DESCRIPTION OF THE TASK
Copy, exactly as written, the lines that begin at the one containing "none -> purple brick A3 level 1" and end at the one containing "none -> cyan brick G3 level 1". Skip any pictures in the data below.

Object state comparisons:
────────

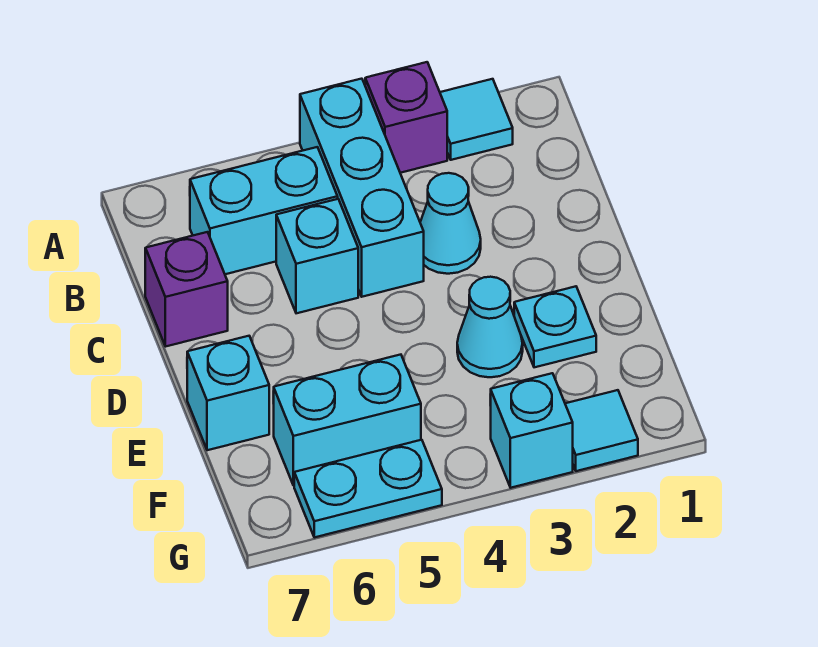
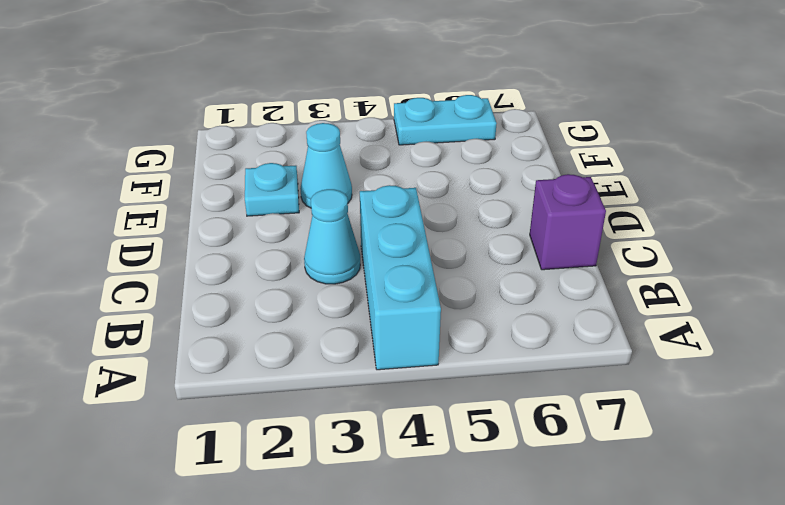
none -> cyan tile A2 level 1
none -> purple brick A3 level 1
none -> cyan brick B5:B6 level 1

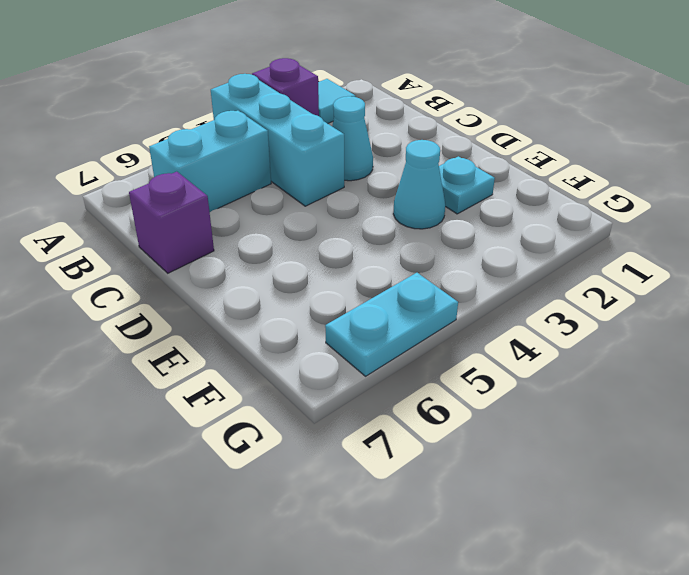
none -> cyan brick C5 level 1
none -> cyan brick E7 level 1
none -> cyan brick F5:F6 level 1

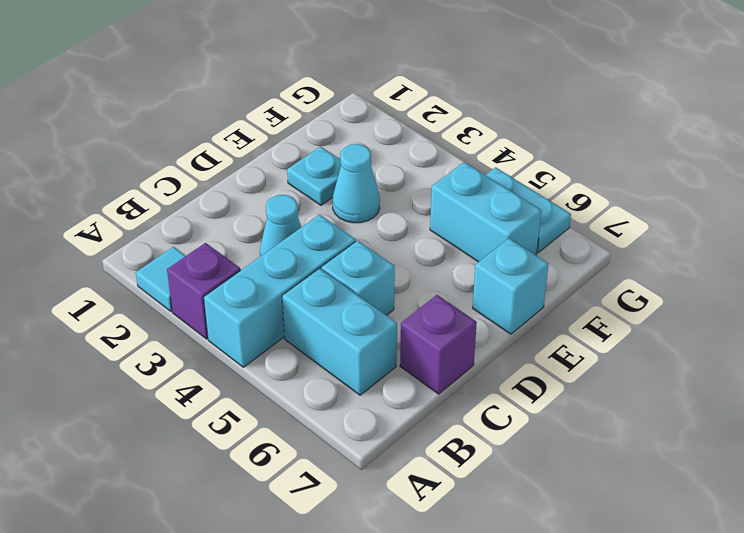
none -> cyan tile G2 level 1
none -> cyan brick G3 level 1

────────

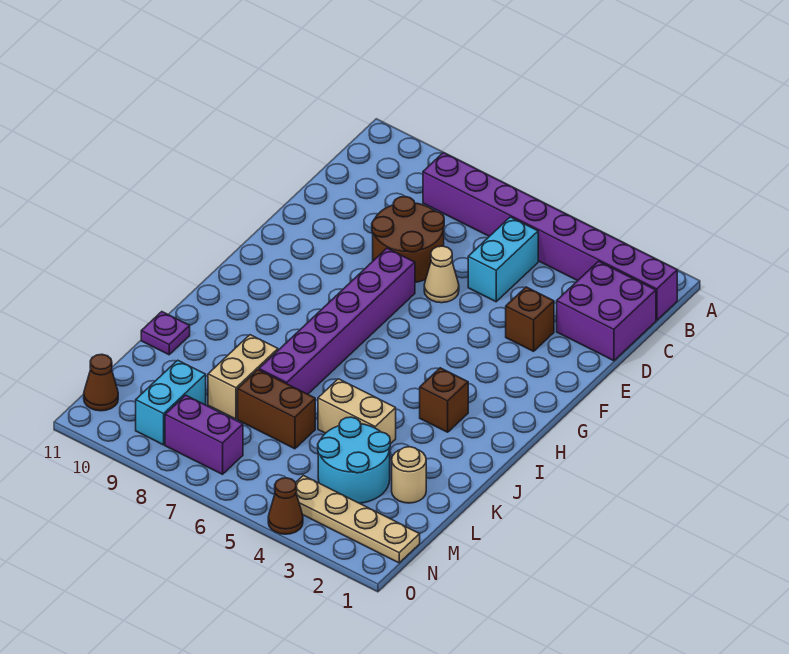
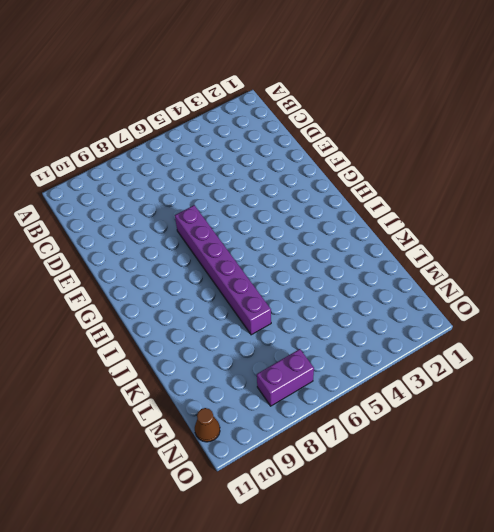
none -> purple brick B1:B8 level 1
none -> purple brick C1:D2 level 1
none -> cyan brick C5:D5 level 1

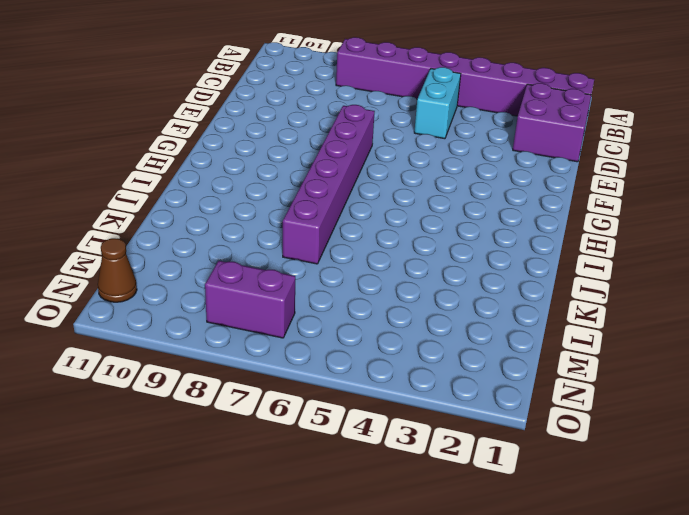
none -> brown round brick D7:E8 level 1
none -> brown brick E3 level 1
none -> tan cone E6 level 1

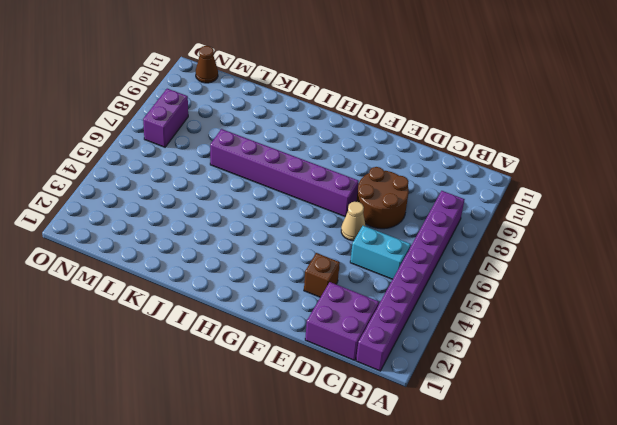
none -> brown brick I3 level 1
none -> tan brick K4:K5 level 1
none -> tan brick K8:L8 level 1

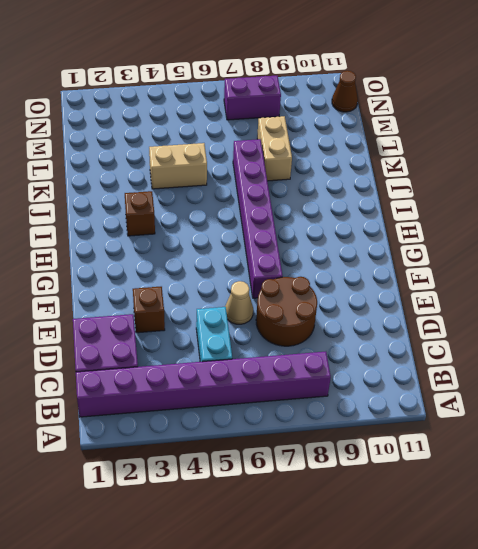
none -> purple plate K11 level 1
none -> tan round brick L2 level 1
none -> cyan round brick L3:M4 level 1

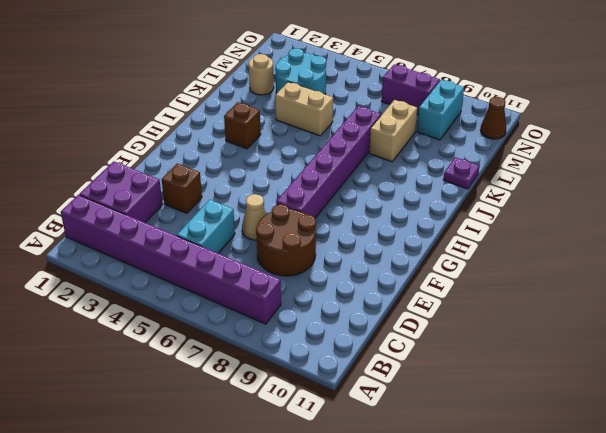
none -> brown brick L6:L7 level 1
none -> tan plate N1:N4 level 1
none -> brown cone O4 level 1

────────

REPLY
none -> purple brick A3 level 1
none -> cyan brick B5:B6 level 1

none -> cyan brick C5 level 1
none -> cyan brick E7 level 1
none -> cyan brick F5:F6 level 1

none -> cyan tile G2 level 1
none -> cyan brick G3 level 1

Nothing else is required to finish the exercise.